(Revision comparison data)
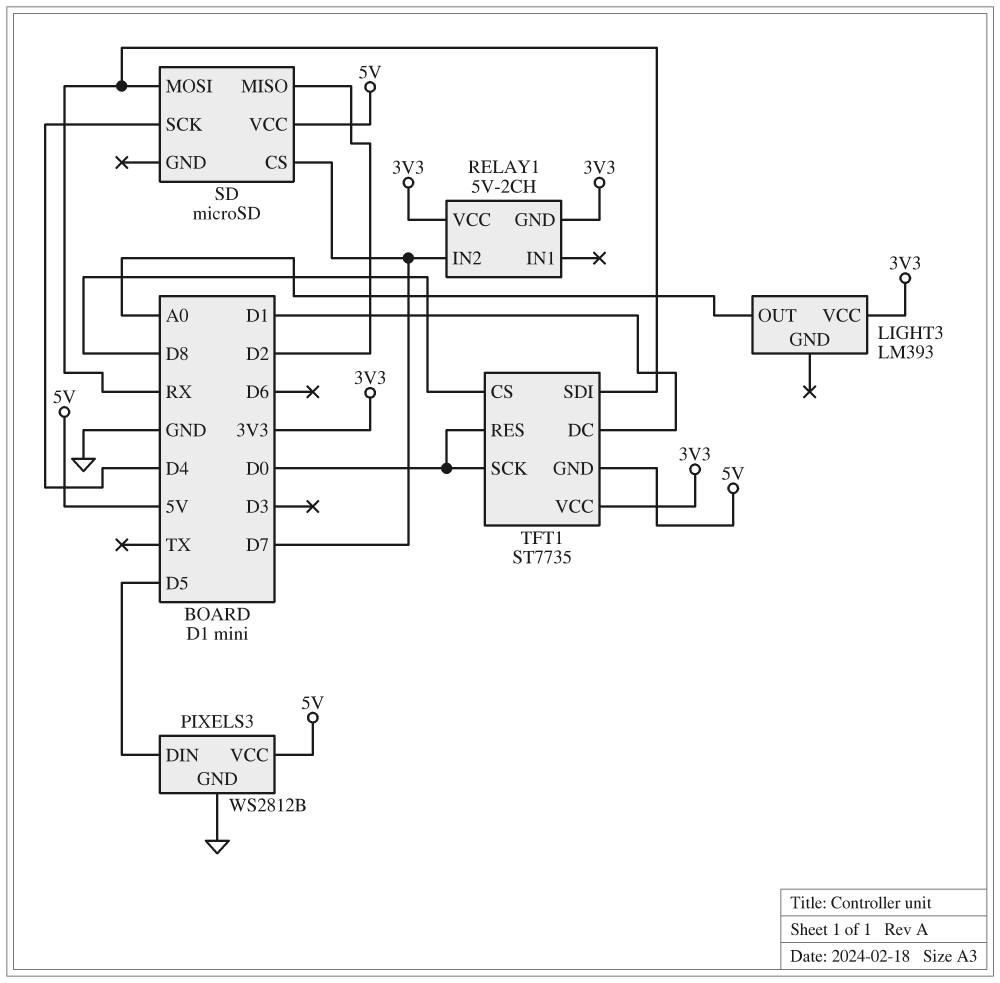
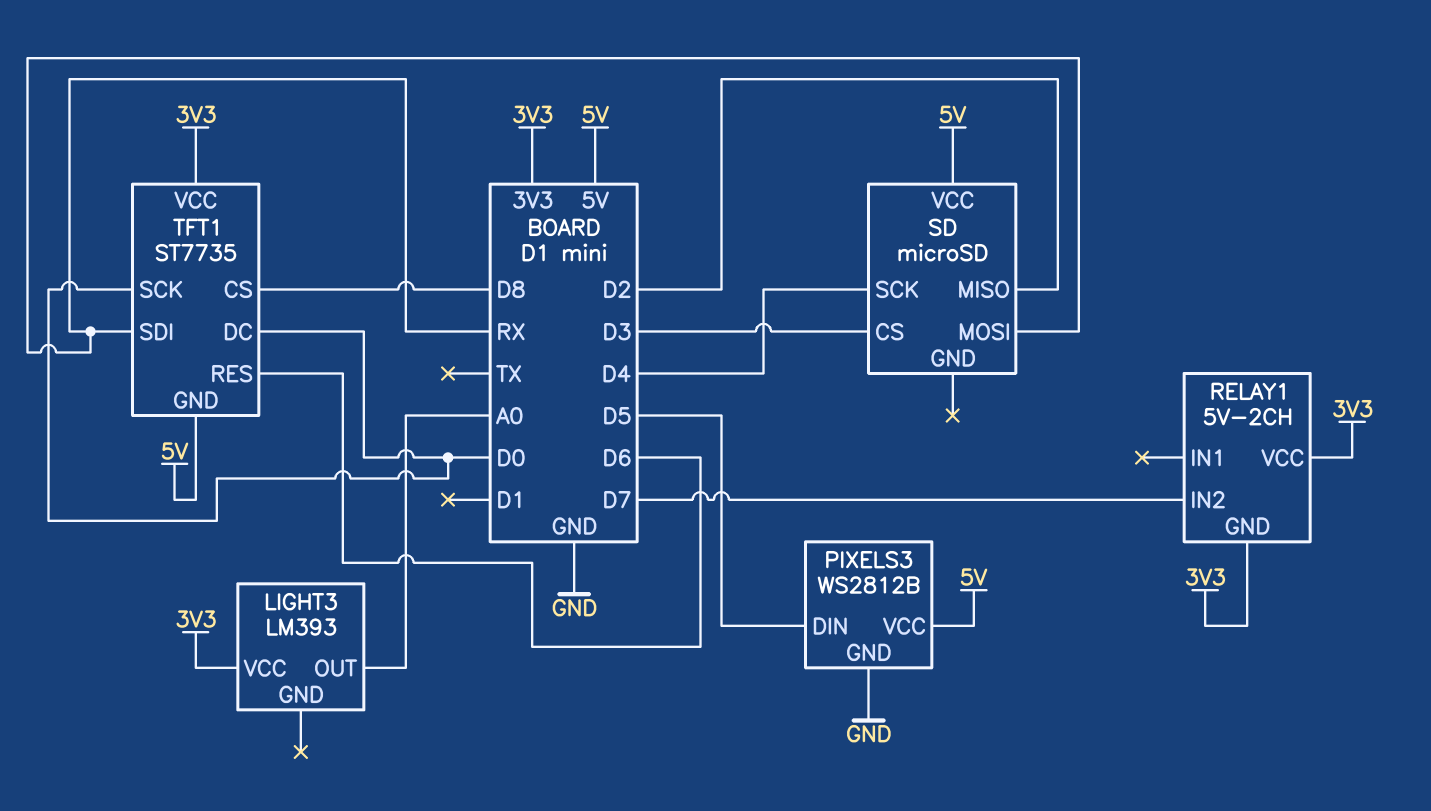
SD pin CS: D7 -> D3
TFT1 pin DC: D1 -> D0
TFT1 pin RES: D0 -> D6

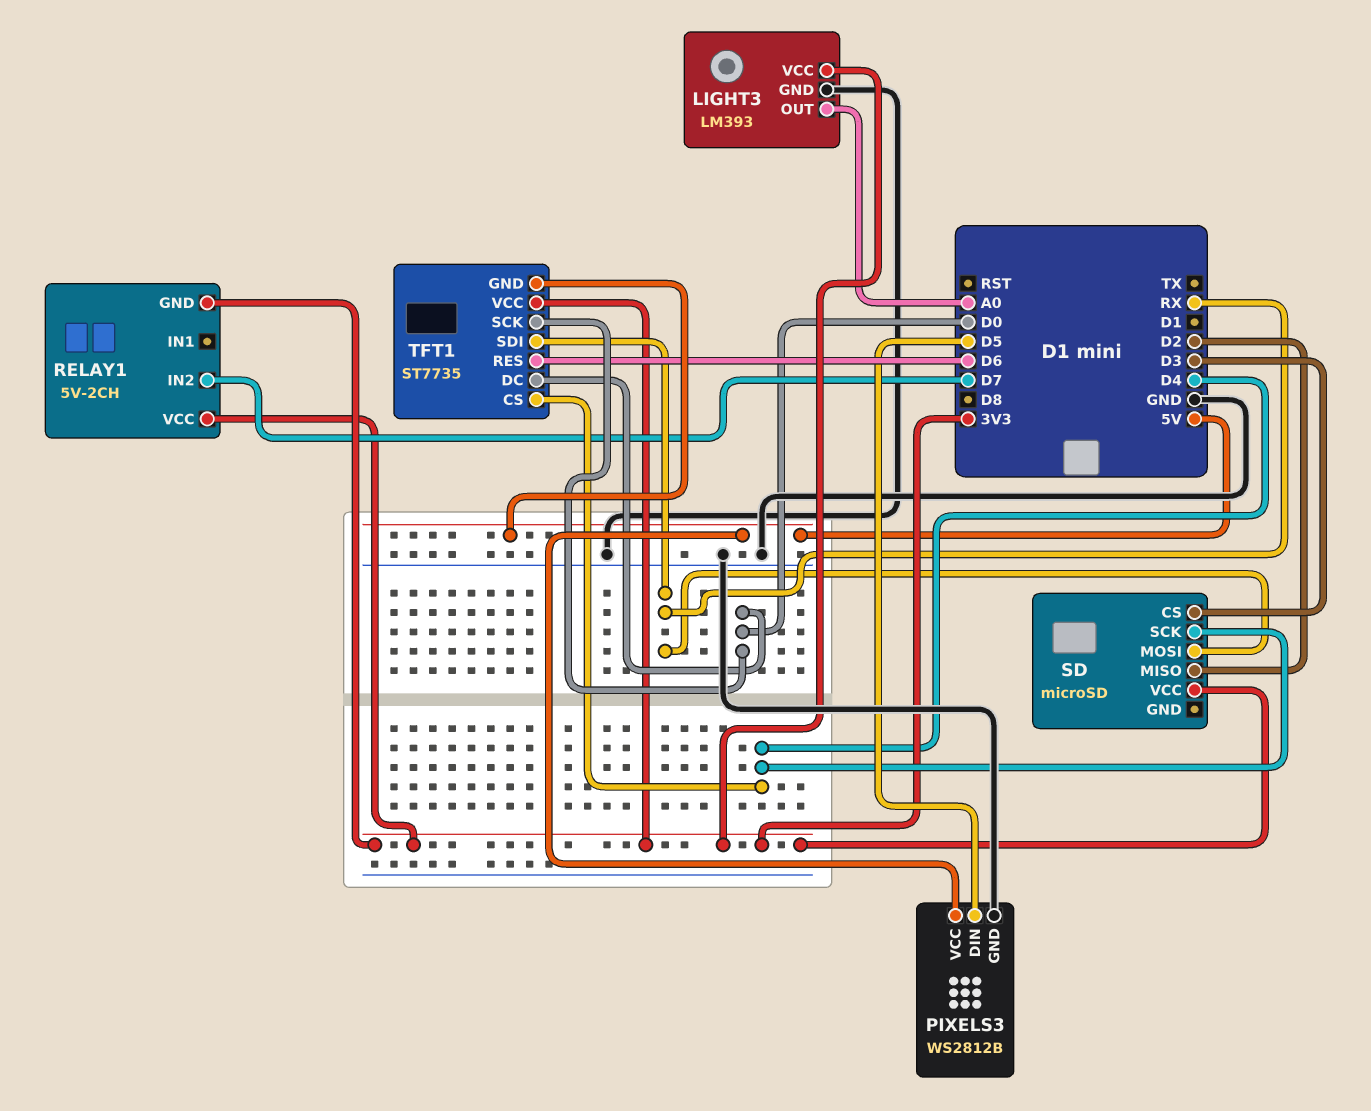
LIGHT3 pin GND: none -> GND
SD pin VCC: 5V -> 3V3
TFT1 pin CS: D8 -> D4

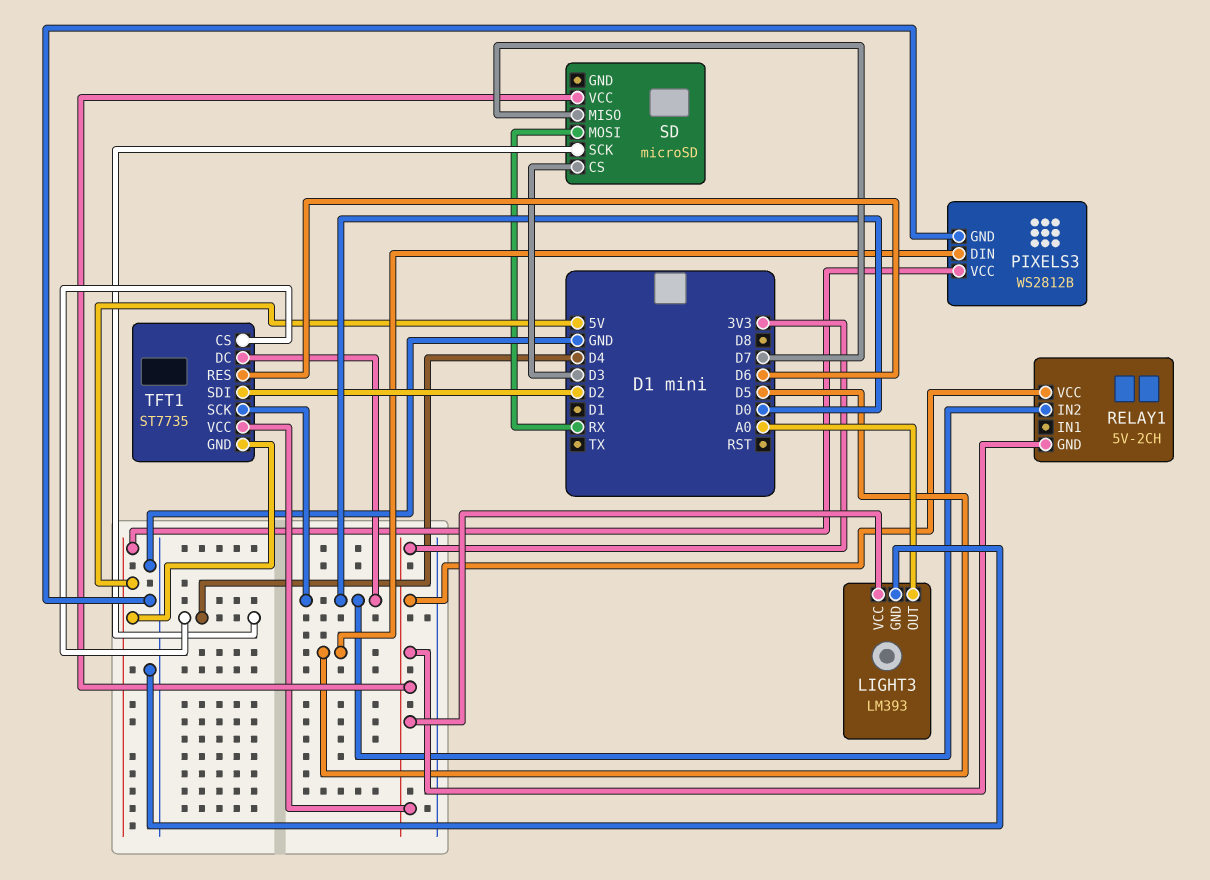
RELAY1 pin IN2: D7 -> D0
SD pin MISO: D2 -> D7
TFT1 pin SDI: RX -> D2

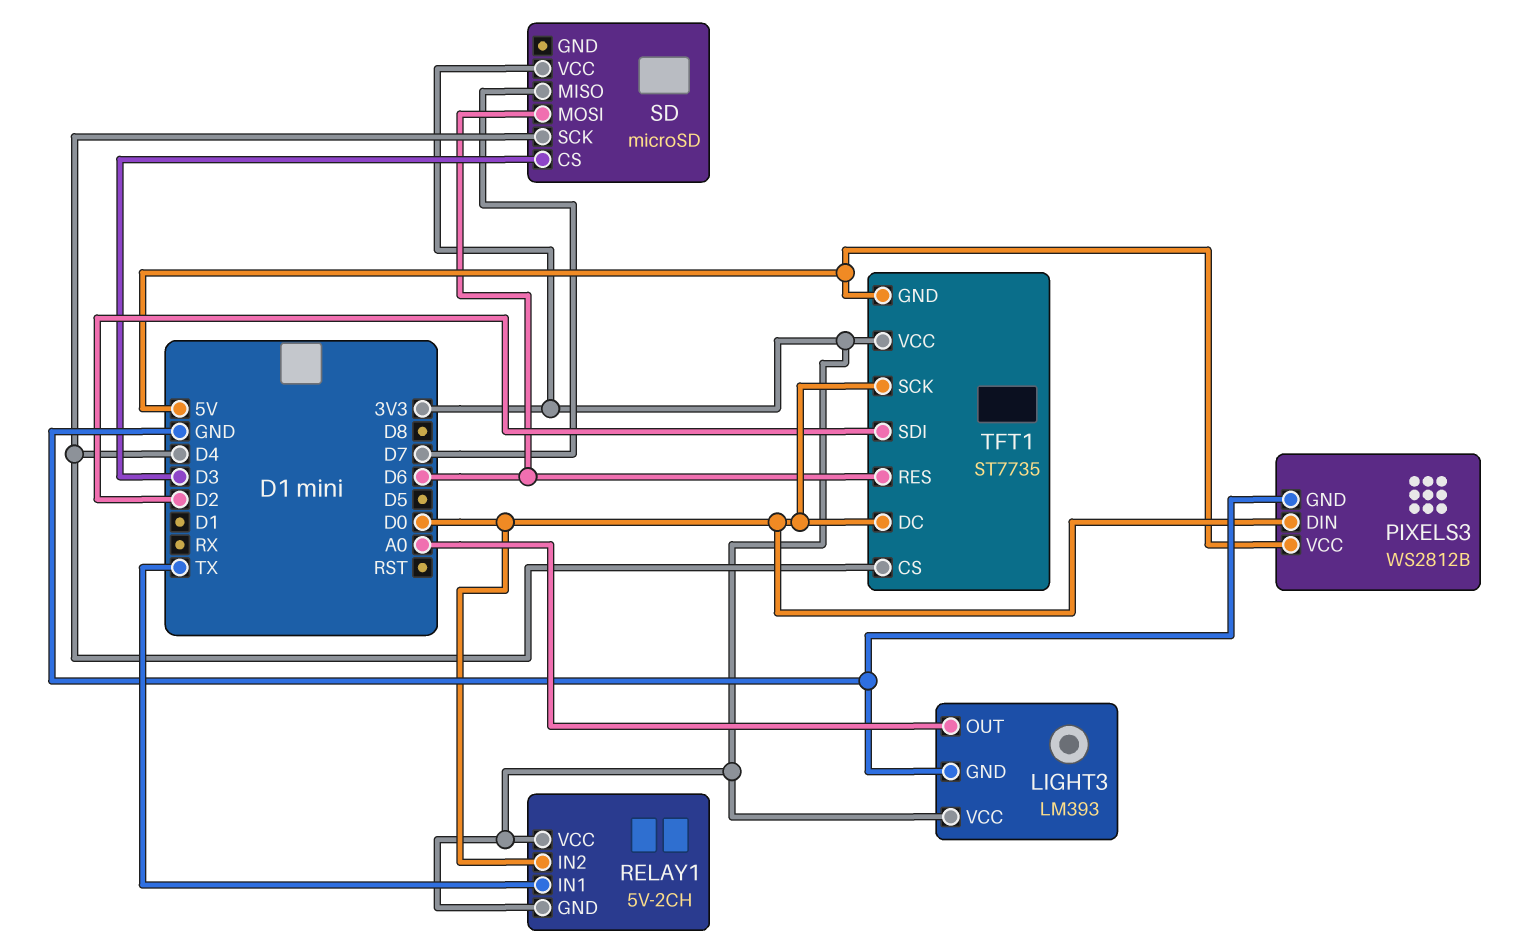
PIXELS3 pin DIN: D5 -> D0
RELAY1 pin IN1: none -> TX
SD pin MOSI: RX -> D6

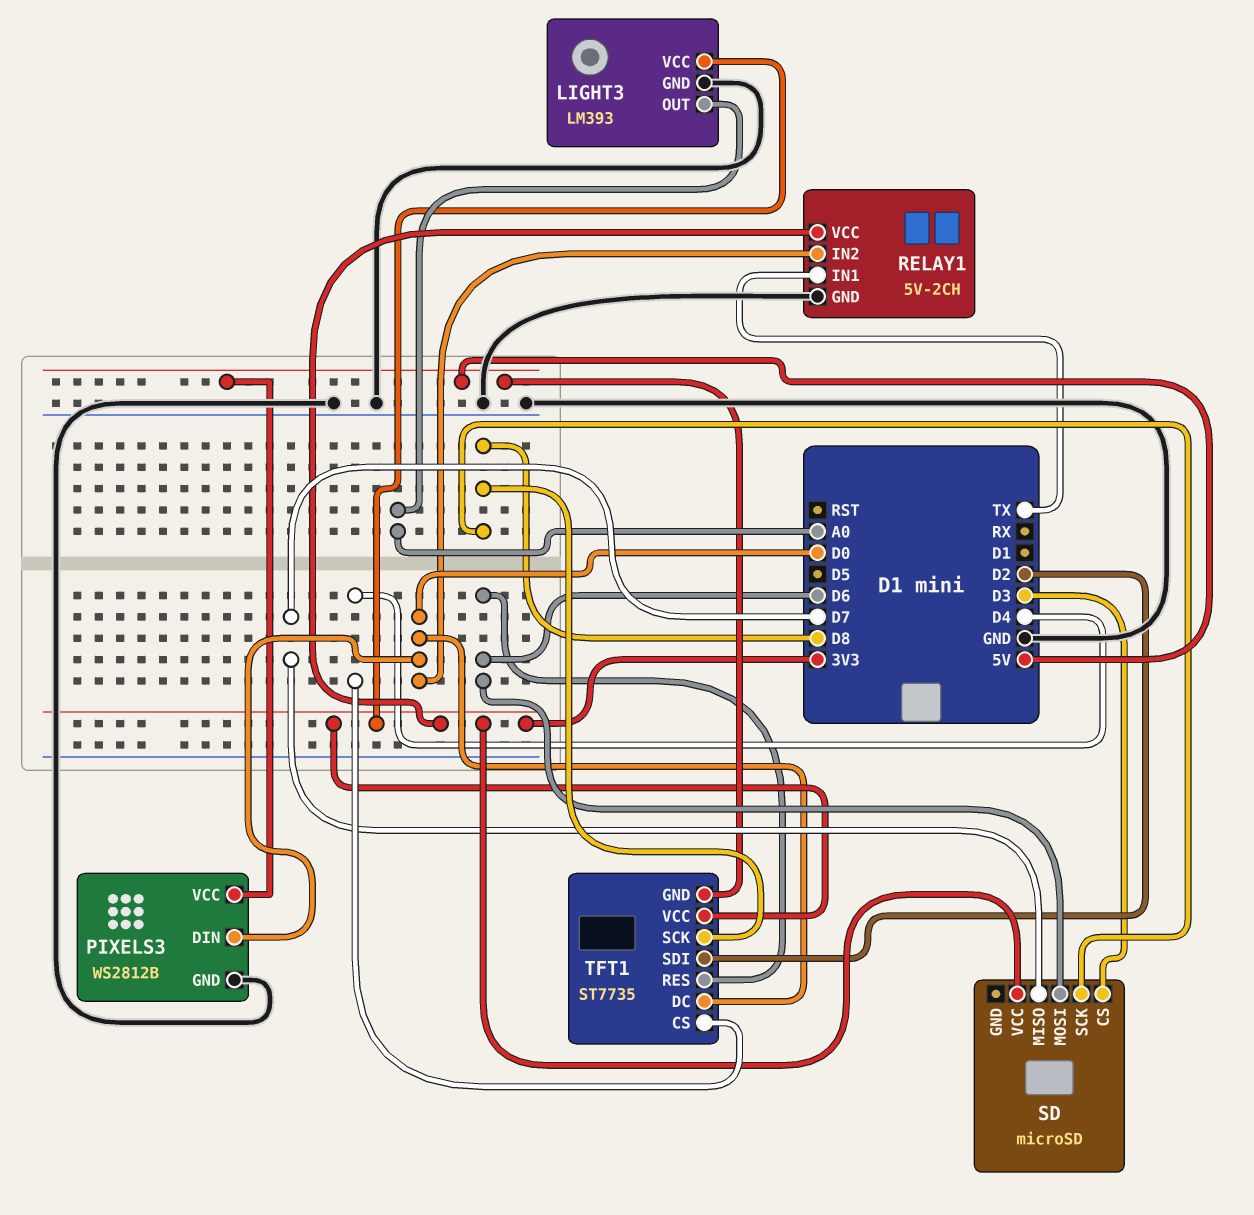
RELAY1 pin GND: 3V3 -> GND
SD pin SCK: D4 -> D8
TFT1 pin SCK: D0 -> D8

---

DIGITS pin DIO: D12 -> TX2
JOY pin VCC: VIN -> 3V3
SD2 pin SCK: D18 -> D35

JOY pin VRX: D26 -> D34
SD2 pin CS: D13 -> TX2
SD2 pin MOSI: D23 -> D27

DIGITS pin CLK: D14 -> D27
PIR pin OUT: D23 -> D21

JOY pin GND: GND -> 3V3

(PROBLEM TO SOLVE) From the records above, transcribe without alteration every line from the one with "JOY pin VRX: D26 -> D34" to the one with "JOY pin GND: GND -> 3V3", inclusive.

(OUTPUT FOR THIS EXERCISE)
JOY pin VRX: D26 -> D34
SD2 pin CS: D13 -> TX2
SD2 pin MOSI: D23 -> D27

DIGITS pin CLK: D14 -> D27
PIR pin OUT: D23 -> D21

JOY pin GND: GND -> 3V3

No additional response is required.